> [AIM]
Return every line of the listing below verbatim, changing nothing.

(Dataset rows)
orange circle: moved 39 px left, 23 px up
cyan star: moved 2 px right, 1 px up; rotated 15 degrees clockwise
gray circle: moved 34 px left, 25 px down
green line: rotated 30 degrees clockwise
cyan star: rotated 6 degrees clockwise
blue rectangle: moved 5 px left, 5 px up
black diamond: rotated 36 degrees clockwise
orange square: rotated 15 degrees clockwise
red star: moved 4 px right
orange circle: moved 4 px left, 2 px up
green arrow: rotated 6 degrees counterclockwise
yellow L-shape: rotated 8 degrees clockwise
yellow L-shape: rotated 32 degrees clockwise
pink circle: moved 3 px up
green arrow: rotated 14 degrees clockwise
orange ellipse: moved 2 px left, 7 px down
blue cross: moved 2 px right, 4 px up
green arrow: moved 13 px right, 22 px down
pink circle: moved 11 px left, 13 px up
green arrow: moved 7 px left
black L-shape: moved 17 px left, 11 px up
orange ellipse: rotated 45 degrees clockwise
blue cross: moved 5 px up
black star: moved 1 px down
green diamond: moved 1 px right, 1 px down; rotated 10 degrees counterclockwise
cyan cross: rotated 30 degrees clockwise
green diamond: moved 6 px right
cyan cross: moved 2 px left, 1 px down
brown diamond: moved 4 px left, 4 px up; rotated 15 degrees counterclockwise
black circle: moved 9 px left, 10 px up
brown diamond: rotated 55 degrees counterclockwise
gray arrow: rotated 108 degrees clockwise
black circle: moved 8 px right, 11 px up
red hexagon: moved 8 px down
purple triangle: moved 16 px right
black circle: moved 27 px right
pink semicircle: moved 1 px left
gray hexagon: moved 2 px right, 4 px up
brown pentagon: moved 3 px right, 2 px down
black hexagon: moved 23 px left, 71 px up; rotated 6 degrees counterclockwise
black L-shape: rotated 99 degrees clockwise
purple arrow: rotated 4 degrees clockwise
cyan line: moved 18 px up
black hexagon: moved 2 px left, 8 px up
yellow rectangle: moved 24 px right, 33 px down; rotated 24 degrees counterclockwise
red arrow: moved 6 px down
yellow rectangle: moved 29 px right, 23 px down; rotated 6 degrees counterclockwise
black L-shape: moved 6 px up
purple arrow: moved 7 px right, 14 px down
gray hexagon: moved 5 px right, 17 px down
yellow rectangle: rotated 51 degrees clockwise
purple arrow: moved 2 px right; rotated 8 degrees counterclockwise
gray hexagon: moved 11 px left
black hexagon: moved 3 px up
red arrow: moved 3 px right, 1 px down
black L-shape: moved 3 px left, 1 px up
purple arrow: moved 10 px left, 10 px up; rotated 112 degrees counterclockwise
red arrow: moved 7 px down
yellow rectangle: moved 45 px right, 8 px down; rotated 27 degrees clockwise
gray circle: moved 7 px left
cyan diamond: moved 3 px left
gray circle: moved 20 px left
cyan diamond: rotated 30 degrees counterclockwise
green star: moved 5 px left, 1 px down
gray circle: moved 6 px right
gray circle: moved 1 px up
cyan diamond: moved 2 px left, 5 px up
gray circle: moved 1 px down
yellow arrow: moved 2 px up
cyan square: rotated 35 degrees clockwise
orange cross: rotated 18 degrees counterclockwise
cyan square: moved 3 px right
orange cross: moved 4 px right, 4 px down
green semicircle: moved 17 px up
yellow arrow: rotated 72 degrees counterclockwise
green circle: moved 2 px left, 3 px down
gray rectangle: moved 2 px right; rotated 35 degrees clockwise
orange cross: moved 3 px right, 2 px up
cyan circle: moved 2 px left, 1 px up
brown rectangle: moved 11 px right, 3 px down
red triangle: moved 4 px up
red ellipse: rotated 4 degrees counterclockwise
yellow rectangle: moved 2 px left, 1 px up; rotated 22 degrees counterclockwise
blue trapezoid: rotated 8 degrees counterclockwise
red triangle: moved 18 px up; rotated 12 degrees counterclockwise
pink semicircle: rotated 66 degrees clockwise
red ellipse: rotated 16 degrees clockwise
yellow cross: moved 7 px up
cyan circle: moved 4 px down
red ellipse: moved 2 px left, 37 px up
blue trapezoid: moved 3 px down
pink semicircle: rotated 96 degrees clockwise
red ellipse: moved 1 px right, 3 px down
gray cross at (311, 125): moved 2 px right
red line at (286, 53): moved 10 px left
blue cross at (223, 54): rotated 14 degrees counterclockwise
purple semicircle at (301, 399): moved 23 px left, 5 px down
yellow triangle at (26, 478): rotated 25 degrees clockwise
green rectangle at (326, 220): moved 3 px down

> [SOLVED EXERCISE]
orange circle: moved 39 px left, 23 px up
cyan star: moved 2 px right, 1 px up; rotated 15 degrees clockwise
gray circle: moved 34 px left, 25 px down
green line: rotated 30 degrees clockwise
cyan star: rotated 6 degrees clockwise
blue rectangle: moved 5 px left, 5 px up
black diamond: rotated 36 degrees clockwise
orange square: rotated 15 degrees clockwise
red star: moved 4 px right
orange circle: moved 4 px left, 2 px up
green arrow: rotated 6 degrees counterclockwise
yellow L-shape: rotated 8 degrees clockwise
yellow L-shape: rotated 32 degrees clockwise
pink circle: moved 3 px up
green arrow: rotated 14 degrees clockwise
orange ellipse: moved 2 px left, 7 px down
blue cross: moved 2 px right, 4 px up
green arrow: moved 13 px right, 22 px down
pink circle: moved 11 px left, 13 px up
green arrow: moved 7 px left
black L-shape: moved 17 px left, 11 px up
orange ellipse: rotated 45 degrees clockwise
blue cross: moved 5 px up
black star: moved 1 px down
green diamond: moved 1 px right, 1 px down; rotated 10 degrees counterclockwise
cyan cross: rotated 30 degrees clockwise
green diamond: moved 6 px right
cyan cross: moved 2 px left, 1 px down
brown diamond: moved 4 px left, 4 px up; rotated 15 degrees counterclockwise
black circle: moved 9 px left, 10 px up
brown diamond: rotated 55 degrees counterclockwise
gray arrow: rotated 108 degrees clockwise
black circle: moved 8 px right, 11 px up
red hexagon: moved 8 px down
purple triangle: moved 16 px right
black circle: moved 27 px right
pink semicircle: moved 1 px left
gray hexagon: moved 2 px right, 4 px up
brown pentagon: moved 3 px right, 2 px down
black hexagon: moved 23 px left, 71 px up; rotated 6 degrees counterclockwise
black L-shape: rotated 99 degrees clockwise
purple arrow: rotated 4 degrees clockwise
cyan line: moved 18 px up
black hexagon: moved 2 px left, 8 px up
yellow rectangle: moved 24 px right, 33 px down; rotated 24 degrees counterclockwise
red arrow: moved 6 px down
yellow rectangle: moved 29 px right, 23 px down; rotated 6 degrees counterclockwise
black L-shape: moved 6 px up
purple arrow: moved 7 px right, 14 px down
gray hexagon: moved 5 px right, 17 px down
yellow rectangle: rotated 51 degrees clockwise
purple arrow: moved 2 px right; rotated 8 degrees counterclockwise
gray hexagon: moved 11 px left
black hexagon: moved 3 px up
red arrow: moved 3 px right, 1 px down
black L-shape: moved 3 px left, 1 px up
purple arrow: moved 10 px left, 10 px up; rotated 112 degrees counterclockwise
red arrow: moved 7 px down
yellow rectangle: moved 45 px right, 8 px down; rotated 27 degrees clockwise
gray circle: moved 7 px left
cyan diamond: moved 3 px left
gray circle: moved 20 px left
cyan diamond: rotated 30 degrees counterclockwise
green star: moved 5 px left, 1 px down
gray circle: moved 6 px right
gray circle: moved 1 px up
cyan diamond: moved 2 px left, 5 px up
gray circle: moved 1 px down
yellow arrow: moved 2 px up
cyan square: rotated 35 degrees clockwise
orange cross: rotated 18 degrees counterclockwise
cyan square: moved 3 px right
orange cross: moved 4 px right, 4 px down
green semicircle: moved 17 px up
yellow arrow: rotated 72 degrees counterclockwise
green circle: moved 2 px left, 3 px down
gray rectangle: moved 2 px right; rotated 35 degrees clockwise
orange cross: moved 3 px right, 2 px up
cyan circle: moved 2 px left, 1 px up
brown rectangle: moved 11 px right, 3 px down
red triangle: moved 4 px up
red ellipse: rotated 4 degrees counterclockwise
yellow rectangle: moved 2 px left, 1 px up; rotated 22 degrees counterclockwise
blue trapezoid: rotated 8 degrees counterclockwise
red triangle: moved 18 px up; rotated 12 degrees counterclockwise
pink semicircle: rotated 66 degrees clockwise
red ellipse: rotated 16 degrees clockwise
yellow cross: moved 7 px up
cyan circle: moved 4 px down
red ellipse: moved 2 px left, 37 px up
blue trapezoid: moved 3 px down
pink semicircle: rotated 96 degrees clockwise
red ellipse: moved 1 px right, 3 px down
gray cross at (311, 125): moved 2 px right
red line at (286, 53): moved 10 px left
blue cross at (223, 54): rotated 14 degrees counterclockwise
purple semicircle at (301, 399): moved 23 px left, 5 px down
yellow triangle at (26, 478): rotated 25 degrees clockwise
green rectangle at (326, 220): moved 3 px down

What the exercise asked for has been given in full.